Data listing
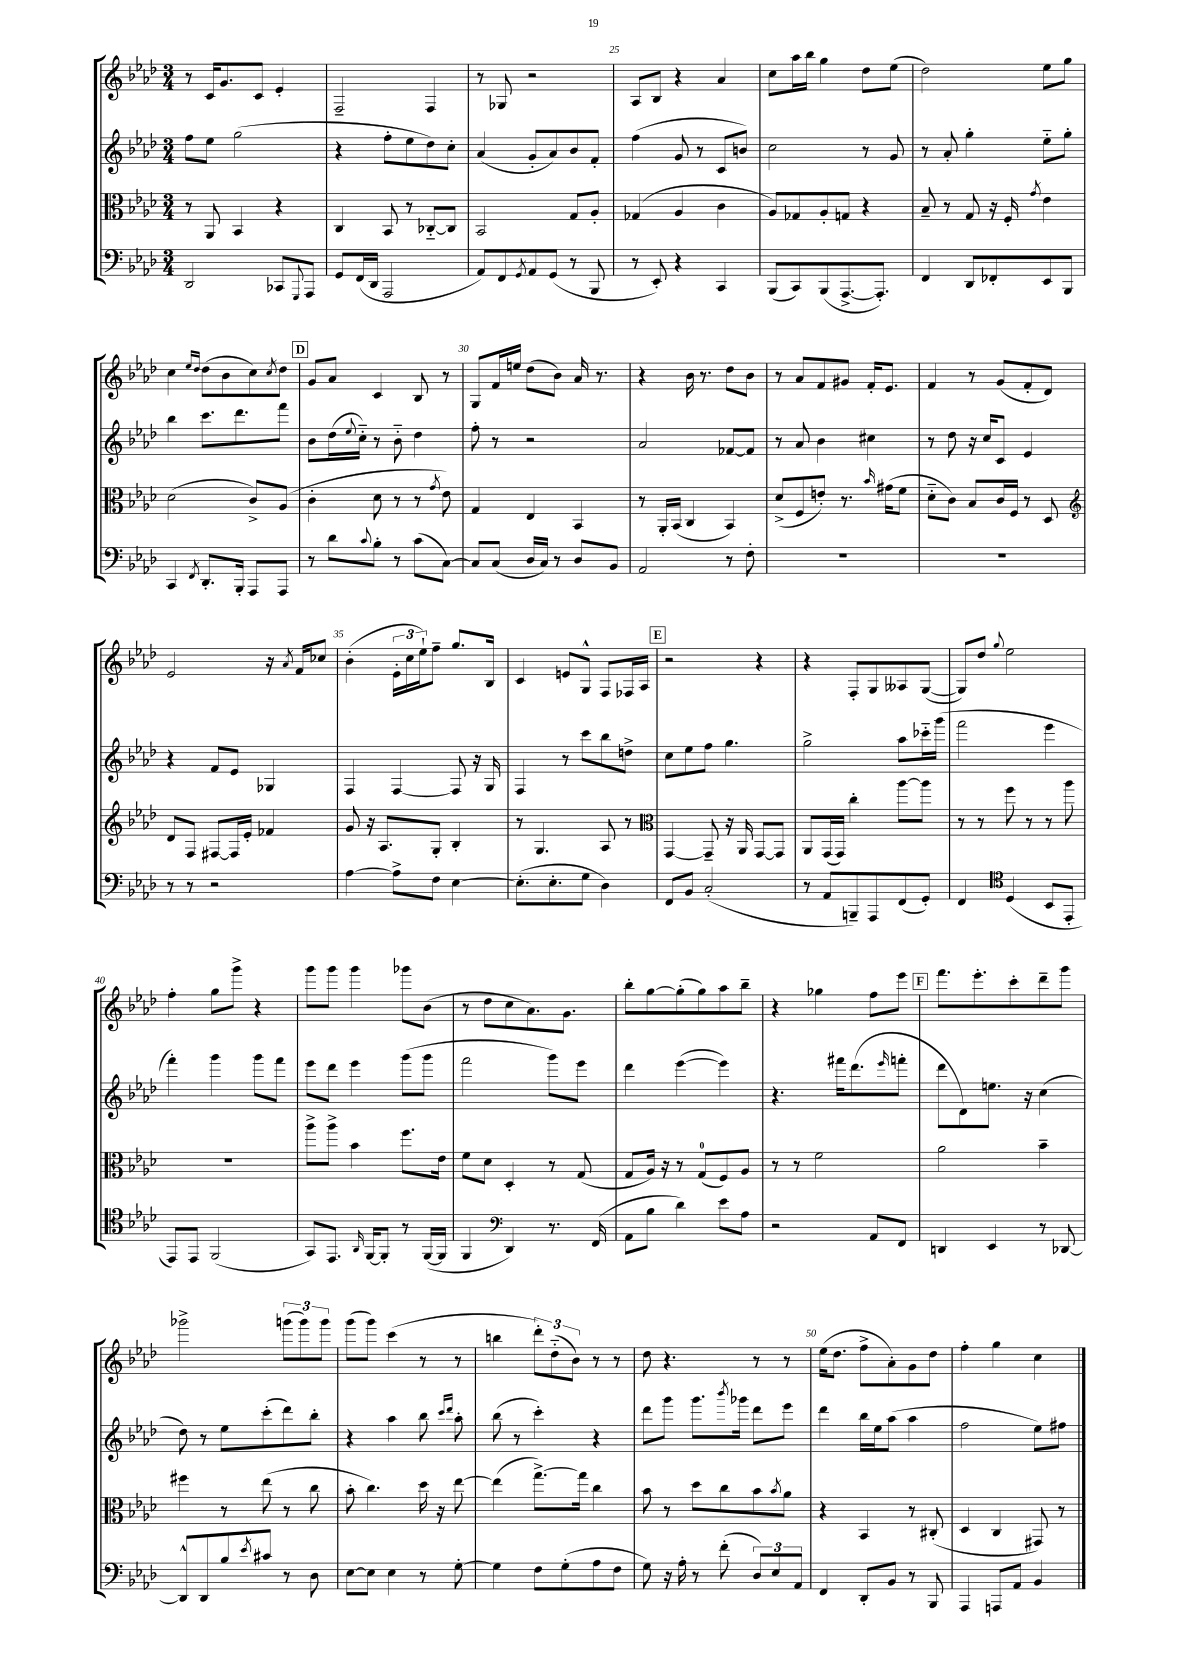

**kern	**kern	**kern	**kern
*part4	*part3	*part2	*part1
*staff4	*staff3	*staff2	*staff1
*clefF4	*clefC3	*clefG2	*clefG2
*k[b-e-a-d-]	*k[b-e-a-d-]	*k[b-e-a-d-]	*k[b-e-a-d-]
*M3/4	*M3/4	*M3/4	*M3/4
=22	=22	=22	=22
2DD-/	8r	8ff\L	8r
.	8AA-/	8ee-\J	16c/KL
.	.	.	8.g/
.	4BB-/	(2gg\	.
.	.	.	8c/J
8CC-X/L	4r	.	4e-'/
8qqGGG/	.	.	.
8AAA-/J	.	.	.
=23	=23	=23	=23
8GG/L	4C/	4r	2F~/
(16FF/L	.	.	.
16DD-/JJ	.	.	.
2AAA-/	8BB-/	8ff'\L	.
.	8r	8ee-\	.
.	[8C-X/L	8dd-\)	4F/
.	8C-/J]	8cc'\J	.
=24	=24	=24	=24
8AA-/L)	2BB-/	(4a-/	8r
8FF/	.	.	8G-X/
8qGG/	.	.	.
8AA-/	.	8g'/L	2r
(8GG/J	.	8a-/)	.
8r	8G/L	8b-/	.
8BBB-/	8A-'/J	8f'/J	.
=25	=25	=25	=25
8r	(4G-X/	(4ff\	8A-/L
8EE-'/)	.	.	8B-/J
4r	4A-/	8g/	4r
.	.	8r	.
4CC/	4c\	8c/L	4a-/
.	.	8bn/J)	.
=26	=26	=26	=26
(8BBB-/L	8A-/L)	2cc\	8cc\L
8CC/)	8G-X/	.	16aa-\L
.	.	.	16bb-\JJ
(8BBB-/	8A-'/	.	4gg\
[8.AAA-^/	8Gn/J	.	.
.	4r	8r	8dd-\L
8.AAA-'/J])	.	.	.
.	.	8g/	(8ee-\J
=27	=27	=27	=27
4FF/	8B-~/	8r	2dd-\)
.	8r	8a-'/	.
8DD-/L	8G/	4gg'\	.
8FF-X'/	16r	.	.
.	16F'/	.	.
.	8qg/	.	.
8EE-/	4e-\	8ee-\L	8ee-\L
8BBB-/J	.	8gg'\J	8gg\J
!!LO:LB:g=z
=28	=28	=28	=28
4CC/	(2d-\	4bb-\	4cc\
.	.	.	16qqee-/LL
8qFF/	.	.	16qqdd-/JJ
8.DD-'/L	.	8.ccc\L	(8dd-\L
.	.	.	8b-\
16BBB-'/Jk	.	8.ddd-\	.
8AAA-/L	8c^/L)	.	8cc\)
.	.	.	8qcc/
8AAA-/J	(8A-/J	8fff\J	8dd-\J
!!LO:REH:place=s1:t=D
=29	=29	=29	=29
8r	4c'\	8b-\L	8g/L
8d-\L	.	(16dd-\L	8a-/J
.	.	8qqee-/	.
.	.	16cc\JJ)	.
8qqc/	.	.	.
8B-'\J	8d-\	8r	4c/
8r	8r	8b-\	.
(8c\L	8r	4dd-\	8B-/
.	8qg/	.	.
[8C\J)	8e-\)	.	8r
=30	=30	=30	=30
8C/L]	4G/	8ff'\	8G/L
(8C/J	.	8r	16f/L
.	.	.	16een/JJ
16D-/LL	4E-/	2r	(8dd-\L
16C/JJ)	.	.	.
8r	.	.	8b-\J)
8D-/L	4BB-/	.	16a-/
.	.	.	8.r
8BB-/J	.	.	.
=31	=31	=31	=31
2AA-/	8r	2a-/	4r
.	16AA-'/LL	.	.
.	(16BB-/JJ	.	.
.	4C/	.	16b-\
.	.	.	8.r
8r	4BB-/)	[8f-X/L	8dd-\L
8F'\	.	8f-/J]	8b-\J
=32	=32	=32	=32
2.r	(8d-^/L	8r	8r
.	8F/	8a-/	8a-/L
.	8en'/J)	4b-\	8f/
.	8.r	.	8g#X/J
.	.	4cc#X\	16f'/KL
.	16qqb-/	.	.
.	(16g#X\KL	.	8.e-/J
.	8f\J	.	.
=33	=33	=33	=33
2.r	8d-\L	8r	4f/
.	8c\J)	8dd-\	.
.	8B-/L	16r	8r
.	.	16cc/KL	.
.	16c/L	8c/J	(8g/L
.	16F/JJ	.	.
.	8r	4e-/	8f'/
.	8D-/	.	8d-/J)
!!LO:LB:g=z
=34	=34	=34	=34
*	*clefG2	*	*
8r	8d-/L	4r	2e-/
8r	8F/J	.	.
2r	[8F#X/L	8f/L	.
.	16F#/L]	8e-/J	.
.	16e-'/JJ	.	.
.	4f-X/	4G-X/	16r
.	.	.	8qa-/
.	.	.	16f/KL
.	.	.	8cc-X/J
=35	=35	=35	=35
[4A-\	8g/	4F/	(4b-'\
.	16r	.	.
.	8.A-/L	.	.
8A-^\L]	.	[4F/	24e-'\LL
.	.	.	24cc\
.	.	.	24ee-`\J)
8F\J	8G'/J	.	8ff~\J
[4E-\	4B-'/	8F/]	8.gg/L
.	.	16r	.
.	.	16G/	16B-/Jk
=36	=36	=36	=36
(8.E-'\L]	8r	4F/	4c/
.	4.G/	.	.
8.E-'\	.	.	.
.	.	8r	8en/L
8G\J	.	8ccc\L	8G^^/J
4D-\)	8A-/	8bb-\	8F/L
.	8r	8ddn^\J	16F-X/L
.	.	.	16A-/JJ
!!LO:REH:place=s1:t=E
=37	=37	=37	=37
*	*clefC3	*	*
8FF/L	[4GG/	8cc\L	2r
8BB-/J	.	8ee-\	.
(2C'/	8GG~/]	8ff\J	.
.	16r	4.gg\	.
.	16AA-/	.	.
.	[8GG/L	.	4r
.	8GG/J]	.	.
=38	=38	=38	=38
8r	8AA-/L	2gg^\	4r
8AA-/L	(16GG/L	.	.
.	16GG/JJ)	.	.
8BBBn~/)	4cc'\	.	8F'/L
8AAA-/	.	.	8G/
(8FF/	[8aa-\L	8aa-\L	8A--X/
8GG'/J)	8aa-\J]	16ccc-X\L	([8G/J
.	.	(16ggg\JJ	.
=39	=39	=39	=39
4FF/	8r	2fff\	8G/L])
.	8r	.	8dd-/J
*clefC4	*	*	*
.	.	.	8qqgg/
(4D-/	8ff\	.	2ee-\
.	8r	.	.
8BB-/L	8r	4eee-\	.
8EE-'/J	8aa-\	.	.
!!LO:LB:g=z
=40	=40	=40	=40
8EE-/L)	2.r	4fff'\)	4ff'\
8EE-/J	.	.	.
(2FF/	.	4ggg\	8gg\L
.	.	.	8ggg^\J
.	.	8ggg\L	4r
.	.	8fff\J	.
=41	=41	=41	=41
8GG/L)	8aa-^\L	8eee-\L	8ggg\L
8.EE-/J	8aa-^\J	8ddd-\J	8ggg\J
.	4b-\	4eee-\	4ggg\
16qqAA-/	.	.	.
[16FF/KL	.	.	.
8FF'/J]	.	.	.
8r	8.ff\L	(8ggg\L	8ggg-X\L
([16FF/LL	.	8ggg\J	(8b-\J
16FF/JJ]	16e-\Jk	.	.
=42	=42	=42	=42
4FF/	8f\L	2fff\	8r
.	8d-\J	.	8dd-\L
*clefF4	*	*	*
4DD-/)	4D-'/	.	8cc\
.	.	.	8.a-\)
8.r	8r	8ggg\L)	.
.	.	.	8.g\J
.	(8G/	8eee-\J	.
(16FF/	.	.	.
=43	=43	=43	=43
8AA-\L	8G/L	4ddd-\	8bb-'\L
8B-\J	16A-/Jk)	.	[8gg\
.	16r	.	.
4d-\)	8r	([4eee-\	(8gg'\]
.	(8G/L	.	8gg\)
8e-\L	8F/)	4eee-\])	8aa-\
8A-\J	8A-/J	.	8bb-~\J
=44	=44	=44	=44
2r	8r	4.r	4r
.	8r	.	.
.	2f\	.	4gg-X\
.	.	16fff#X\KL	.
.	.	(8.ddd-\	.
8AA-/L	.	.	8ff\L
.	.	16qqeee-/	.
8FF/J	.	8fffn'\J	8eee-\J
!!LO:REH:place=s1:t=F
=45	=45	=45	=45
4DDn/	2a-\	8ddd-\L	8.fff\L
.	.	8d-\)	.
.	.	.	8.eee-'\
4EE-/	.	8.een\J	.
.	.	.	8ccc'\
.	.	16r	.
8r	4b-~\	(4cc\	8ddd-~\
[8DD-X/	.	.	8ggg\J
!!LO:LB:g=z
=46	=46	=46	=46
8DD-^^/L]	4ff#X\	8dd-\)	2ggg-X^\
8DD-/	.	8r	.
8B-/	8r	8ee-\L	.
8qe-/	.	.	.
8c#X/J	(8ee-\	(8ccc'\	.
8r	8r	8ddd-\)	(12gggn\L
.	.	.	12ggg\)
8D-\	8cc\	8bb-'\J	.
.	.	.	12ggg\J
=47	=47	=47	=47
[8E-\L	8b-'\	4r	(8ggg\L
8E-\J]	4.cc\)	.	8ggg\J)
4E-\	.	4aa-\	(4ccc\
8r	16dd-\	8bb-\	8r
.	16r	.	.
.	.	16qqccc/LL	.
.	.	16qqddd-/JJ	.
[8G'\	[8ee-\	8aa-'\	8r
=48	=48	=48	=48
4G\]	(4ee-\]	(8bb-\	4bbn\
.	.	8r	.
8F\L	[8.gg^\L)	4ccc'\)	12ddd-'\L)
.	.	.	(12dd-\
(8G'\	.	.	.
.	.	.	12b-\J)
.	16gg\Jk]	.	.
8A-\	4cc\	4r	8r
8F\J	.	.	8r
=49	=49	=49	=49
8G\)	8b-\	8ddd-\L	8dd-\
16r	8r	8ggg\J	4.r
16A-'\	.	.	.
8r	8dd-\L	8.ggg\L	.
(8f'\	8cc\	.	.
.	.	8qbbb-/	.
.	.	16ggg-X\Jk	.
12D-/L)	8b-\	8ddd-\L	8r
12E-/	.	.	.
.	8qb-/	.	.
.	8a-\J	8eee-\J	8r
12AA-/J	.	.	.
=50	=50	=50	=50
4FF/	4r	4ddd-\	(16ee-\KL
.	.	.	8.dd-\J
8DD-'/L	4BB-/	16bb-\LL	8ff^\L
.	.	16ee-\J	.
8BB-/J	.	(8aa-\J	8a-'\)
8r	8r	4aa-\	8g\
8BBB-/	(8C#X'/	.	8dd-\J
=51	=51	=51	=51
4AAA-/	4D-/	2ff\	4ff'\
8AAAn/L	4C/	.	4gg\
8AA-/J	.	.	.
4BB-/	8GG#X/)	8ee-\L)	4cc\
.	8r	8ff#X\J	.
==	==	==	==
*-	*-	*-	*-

__Work instructions__
List each line of the records above that contains the string "place", treating uppercase and lowercase as distinct.

__Problem solution__
!!LO:REH:place=s1:t=D
!!LO:REH:place=s1:t=E
!!LO:REH:place=s1:t=F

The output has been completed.